What the task asks: Where a line below includes the word "yellow", copy that line.

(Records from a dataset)
****
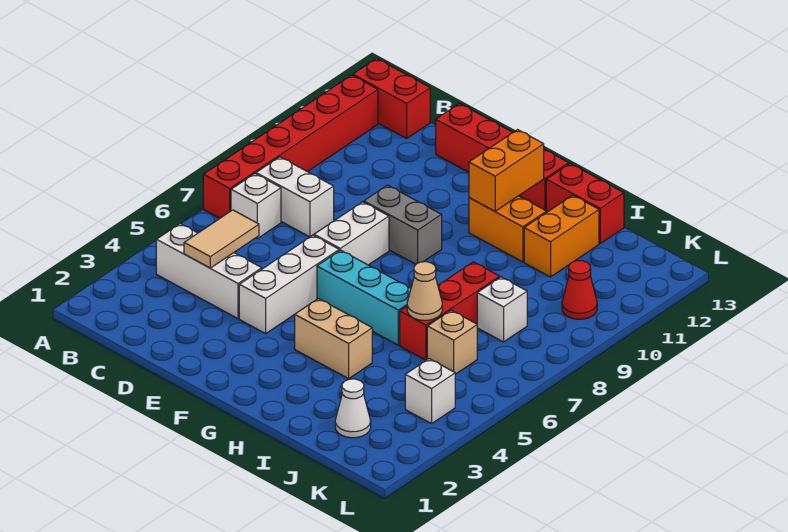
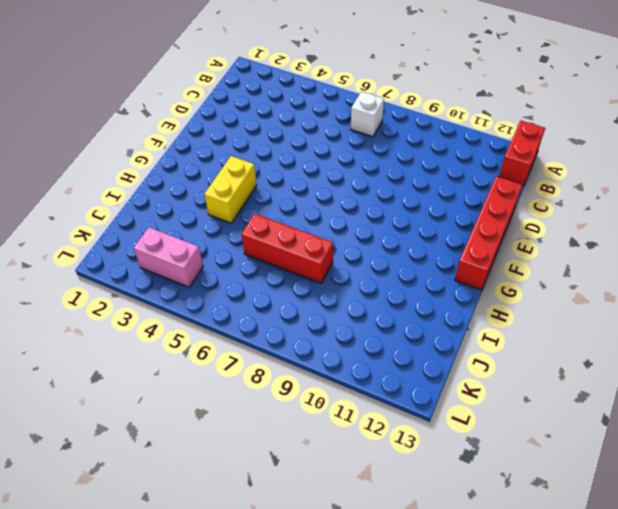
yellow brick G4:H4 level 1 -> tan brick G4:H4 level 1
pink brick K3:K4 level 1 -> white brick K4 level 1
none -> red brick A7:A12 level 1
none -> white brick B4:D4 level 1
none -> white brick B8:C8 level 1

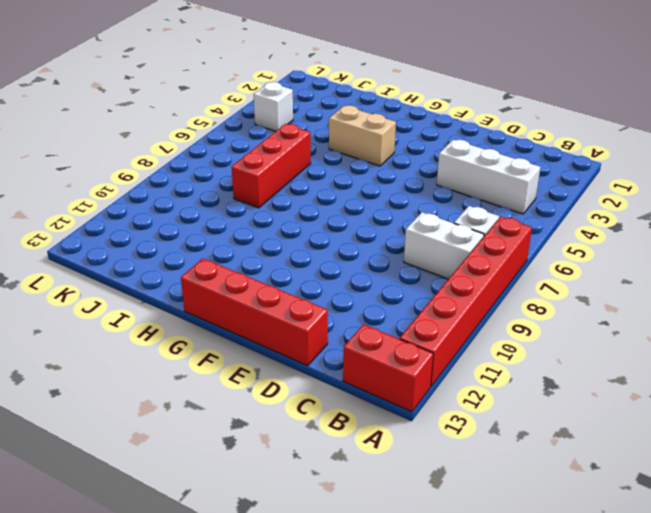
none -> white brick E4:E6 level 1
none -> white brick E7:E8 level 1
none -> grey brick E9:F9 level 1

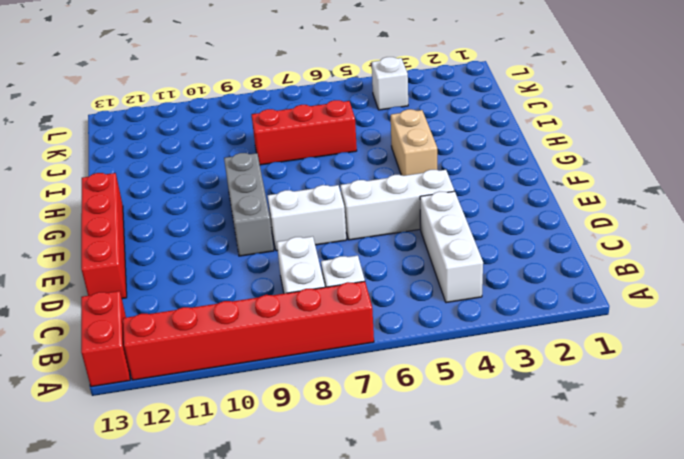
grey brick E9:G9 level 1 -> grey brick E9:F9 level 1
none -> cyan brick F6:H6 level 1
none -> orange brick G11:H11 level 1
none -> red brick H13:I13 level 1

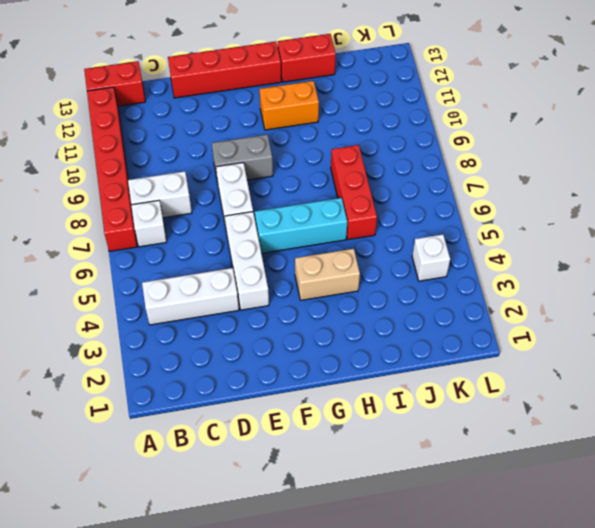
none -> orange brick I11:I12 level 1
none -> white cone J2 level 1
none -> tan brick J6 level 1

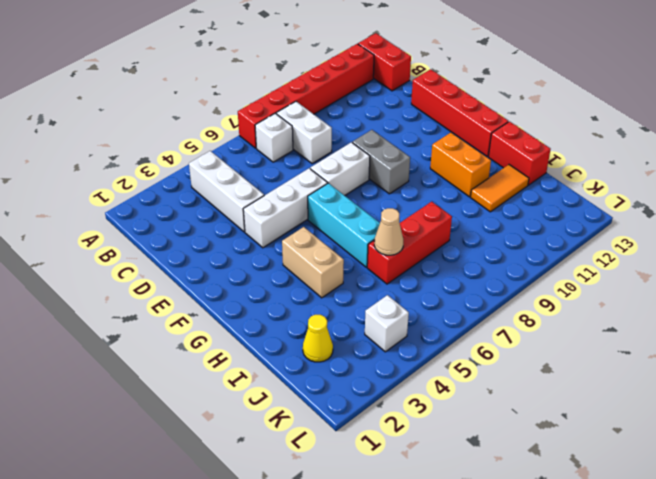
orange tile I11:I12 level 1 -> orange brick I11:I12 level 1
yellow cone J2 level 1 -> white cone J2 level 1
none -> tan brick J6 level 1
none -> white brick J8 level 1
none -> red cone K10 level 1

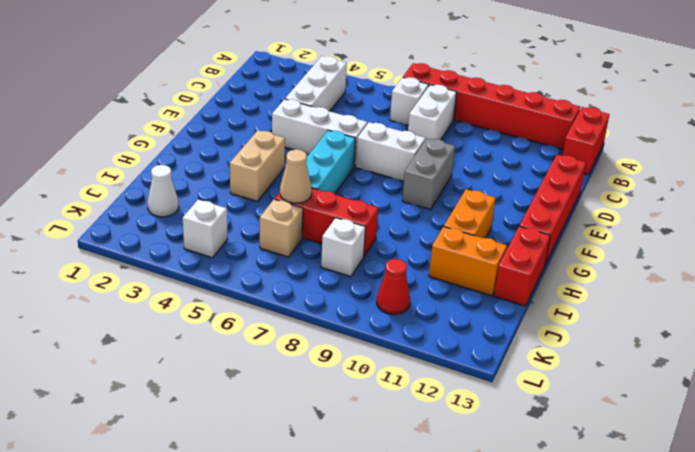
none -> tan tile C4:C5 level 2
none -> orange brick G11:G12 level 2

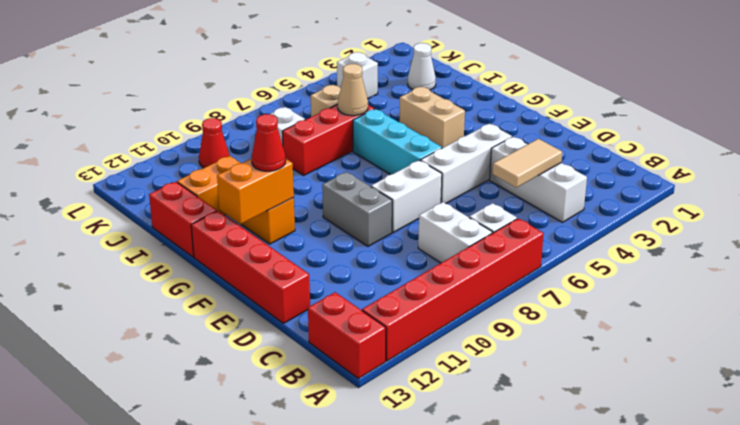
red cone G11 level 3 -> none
****
Written response:
yellow brick G4:H4 level 1 -> tan brick G4:H4 level 1
yellow cone J2 level 1 -> white cone J2 level 1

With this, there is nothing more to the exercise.